What to produce: Nothing but the line containing "blue padlock: 4 -> 5" and the lines after it in the entries below should appear, each repeated exactly.

(Beginning of Data listing)

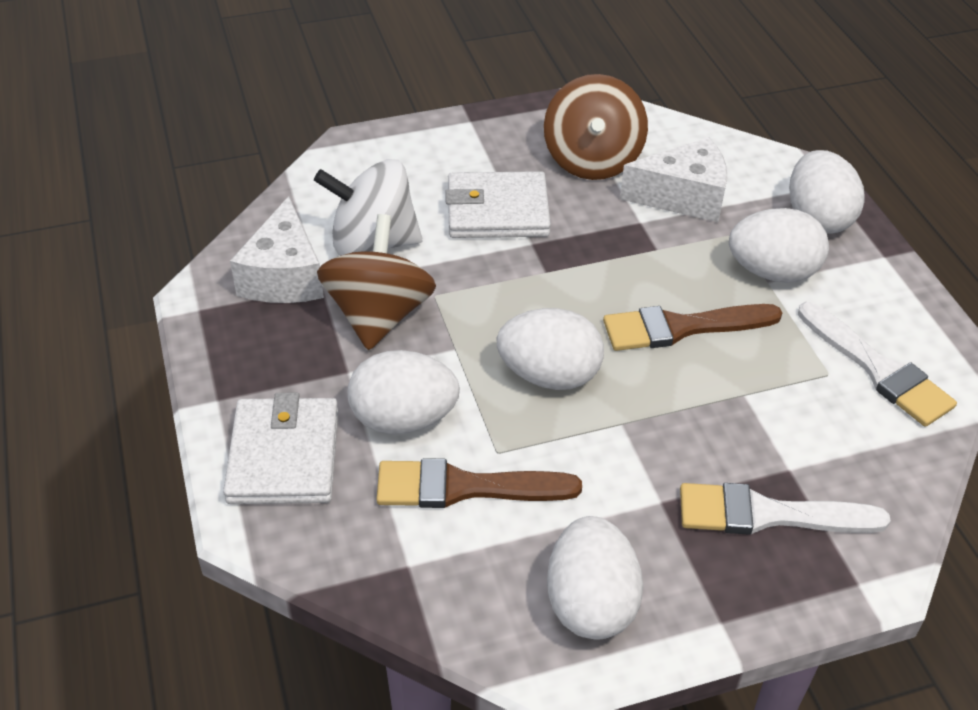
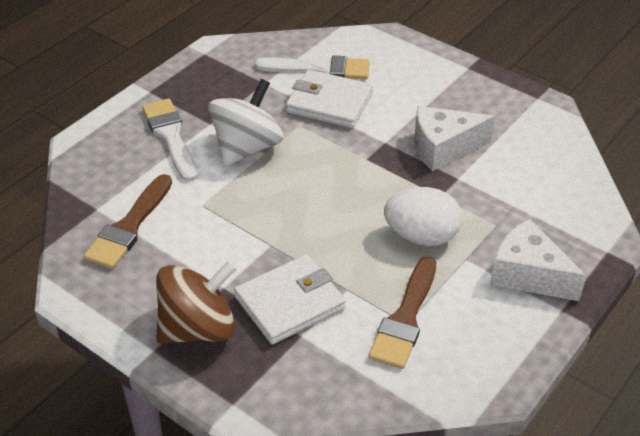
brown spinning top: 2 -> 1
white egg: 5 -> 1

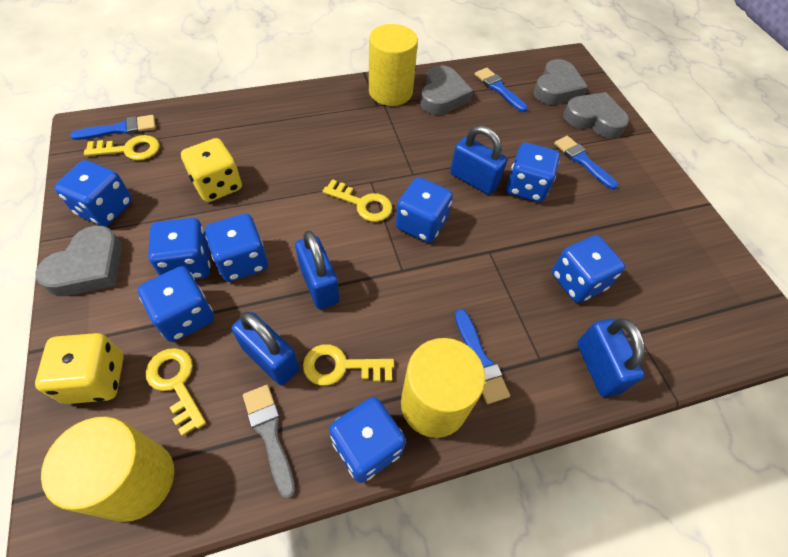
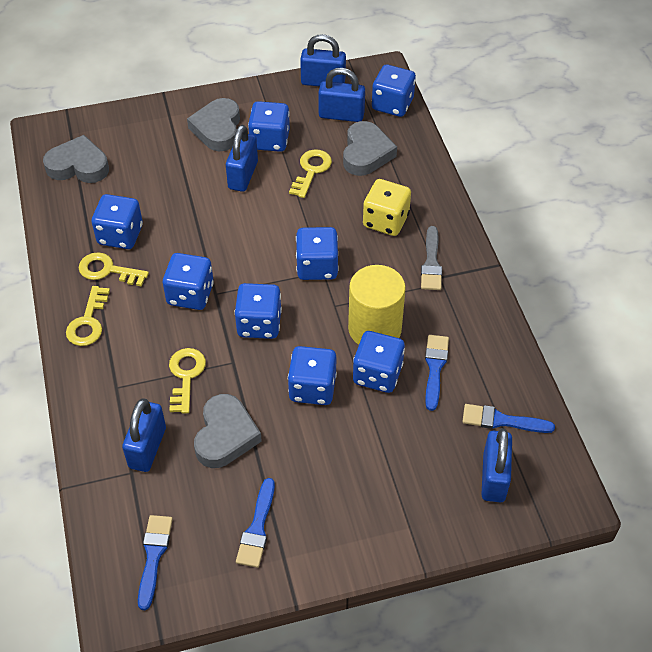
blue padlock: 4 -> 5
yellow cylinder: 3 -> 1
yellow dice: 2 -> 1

(End of Data listing)

Answer for the task:
blue padlock: 4 -> 5
yellow cylinder: 3 -> 1
yellow dice: 2 -> 1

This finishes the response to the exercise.